▸ Task brief: Repeat the entries exactly, and do not carry the pictures over.

==========

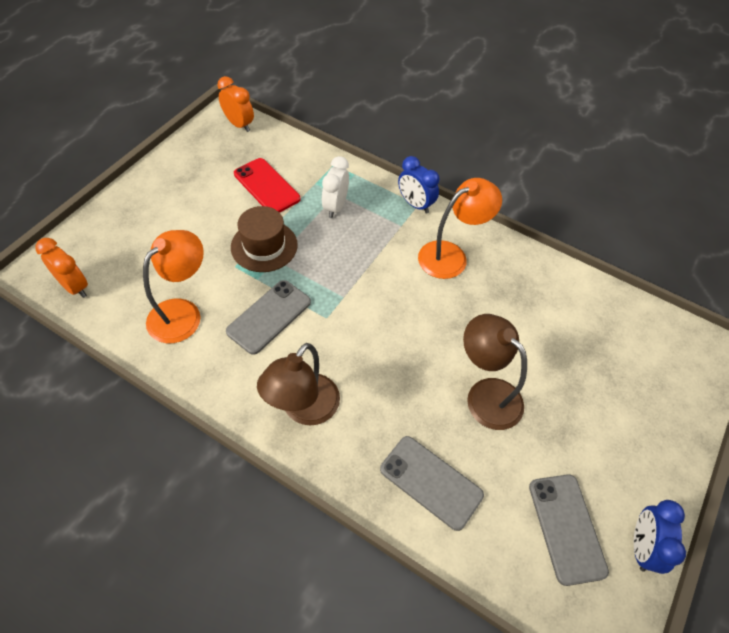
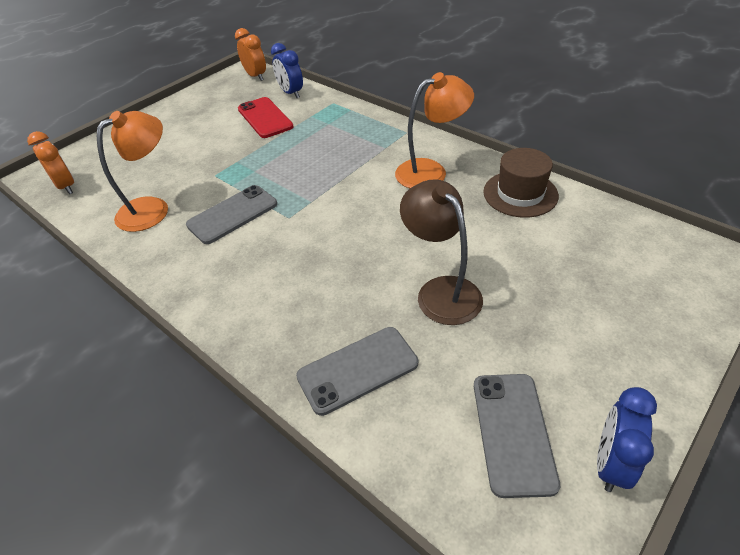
camera: 15 degrees right, 10 degrees down
(264, 246) = (247, 160): brown hat -> brown hat (520, 194)
(304, 409) = (240, 293): brown lamp -> none
(335, 207) = (324, 133): white clock -> none
(415, 204) = (404, 132): blue clock -> blue clock (291, 93)
(431, 482) = (358, 370): grey phone -> grey phone turned 75 degrees counterclockwise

==========

▸ Output of the task:
camera: 15 degrees right, 10 degrees down
(264, 246) = (247, 160): brown hat -> brown hat (520, 194)
(304, 409) = (240, 293): brown lamp -> none
(335, 207) = (324, 133): white clock -> none
(415, 204) = (404, 132): blue clock -> blue clock (291, 93)
(431, 482) = (358, 370): grey phone -> grey phone turned 75 degrees counterclockwise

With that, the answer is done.